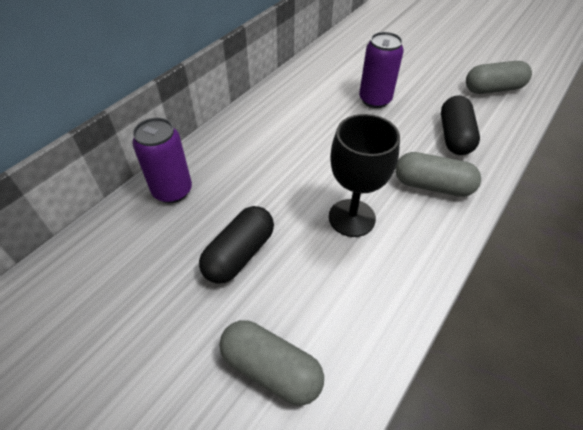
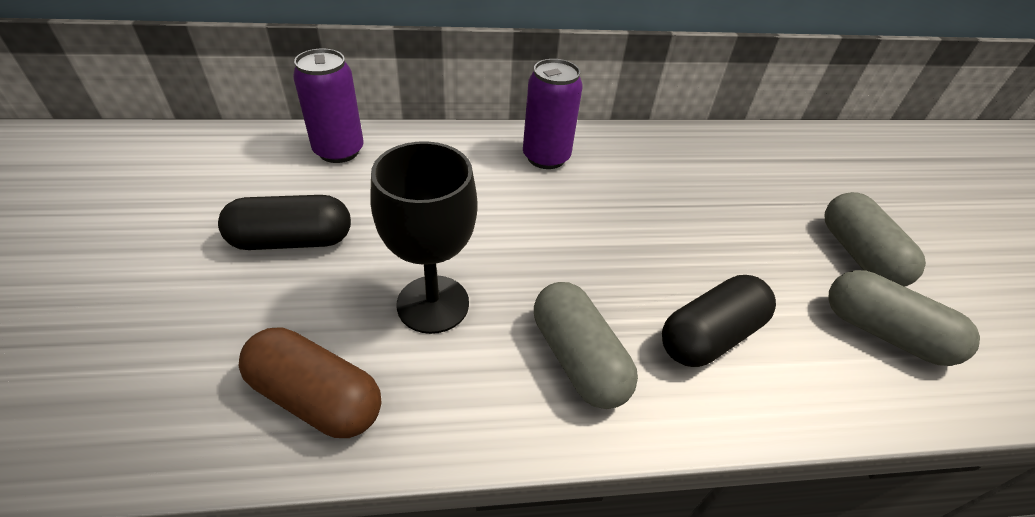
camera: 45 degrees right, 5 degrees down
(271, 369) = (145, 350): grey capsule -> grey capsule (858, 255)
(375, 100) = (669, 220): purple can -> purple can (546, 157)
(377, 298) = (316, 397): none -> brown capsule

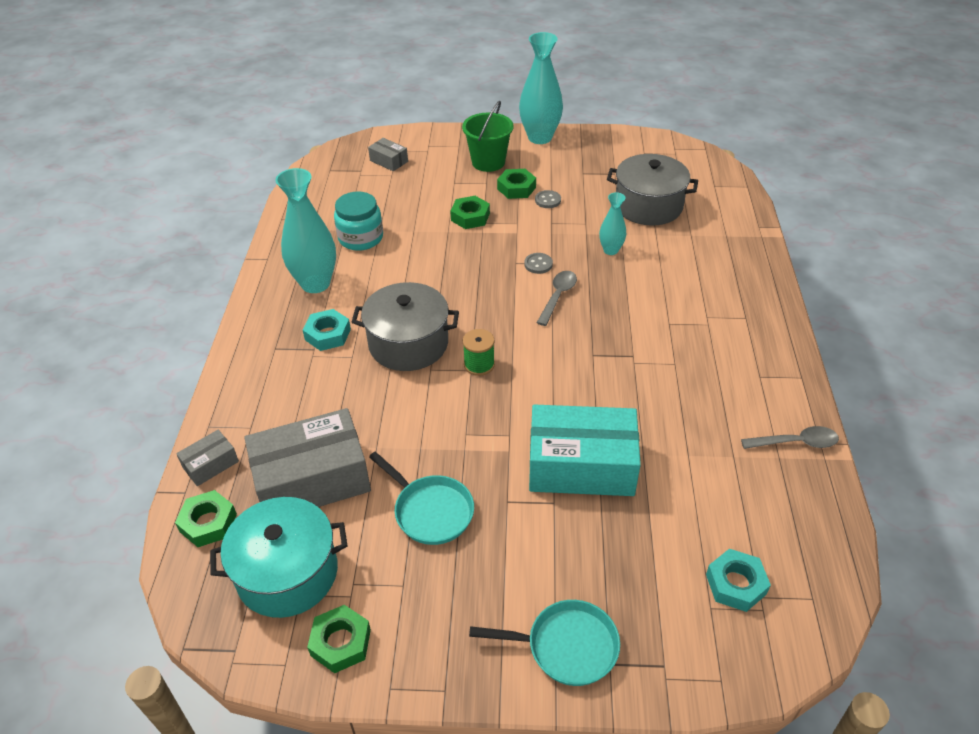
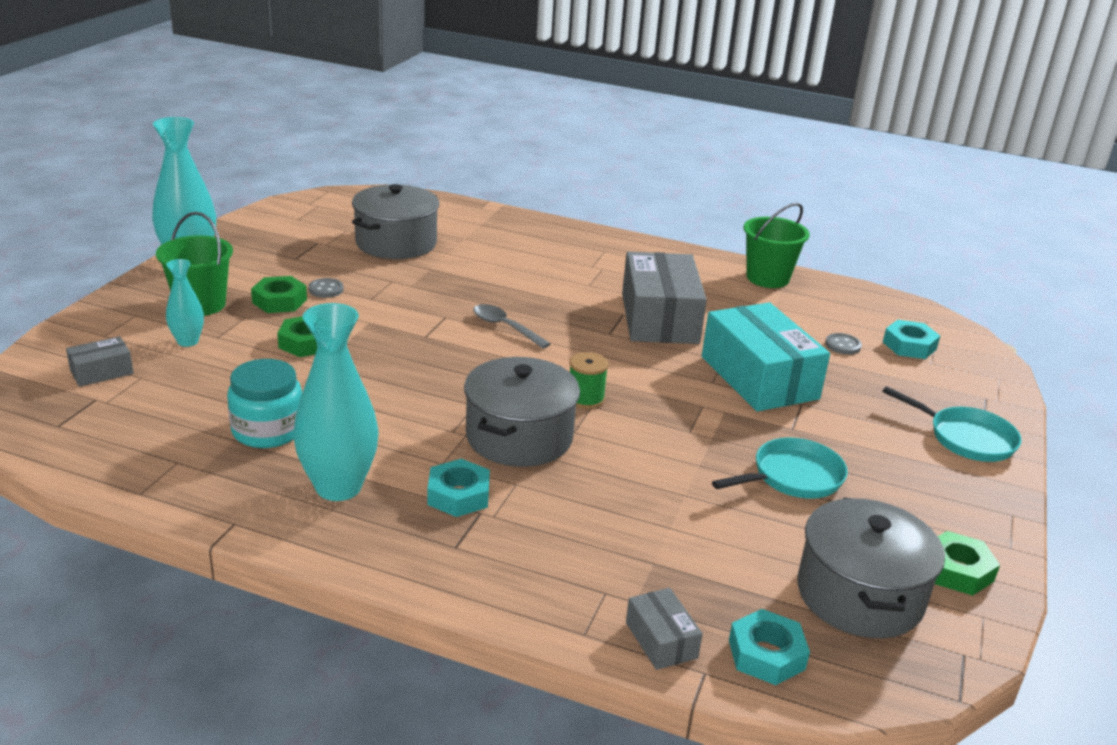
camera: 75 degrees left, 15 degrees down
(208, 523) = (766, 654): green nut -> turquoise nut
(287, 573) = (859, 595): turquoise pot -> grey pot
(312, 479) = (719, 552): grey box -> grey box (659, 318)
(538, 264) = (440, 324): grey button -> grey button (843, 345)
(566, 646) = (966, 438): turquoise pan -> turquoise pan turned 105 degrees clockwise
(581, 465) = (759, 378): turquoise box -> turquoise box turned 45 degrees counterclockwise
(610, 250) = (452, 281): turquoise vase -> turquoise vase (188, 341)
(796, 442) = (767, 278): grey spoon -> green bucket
□ □ □ □ □ □ □
▶ _YOUR TASK_
Among the entries above, find the line with "(271, 369) = (145, 350): grey" and repeat exactly from there through the line with "camera: 75 degrees left, 15 degrees down", leaving out the pictures.

▶ _RESPONSE BOX_
(271, 369) = (145, 350): grey capsule -> grey capsule (858, 255)
(375, 100) = (669, 220): purple can -> purple can (546, 157)
(377, 298) = (316, 397): none -> brown capsule

camera: 75 degrees left, 15 degrees down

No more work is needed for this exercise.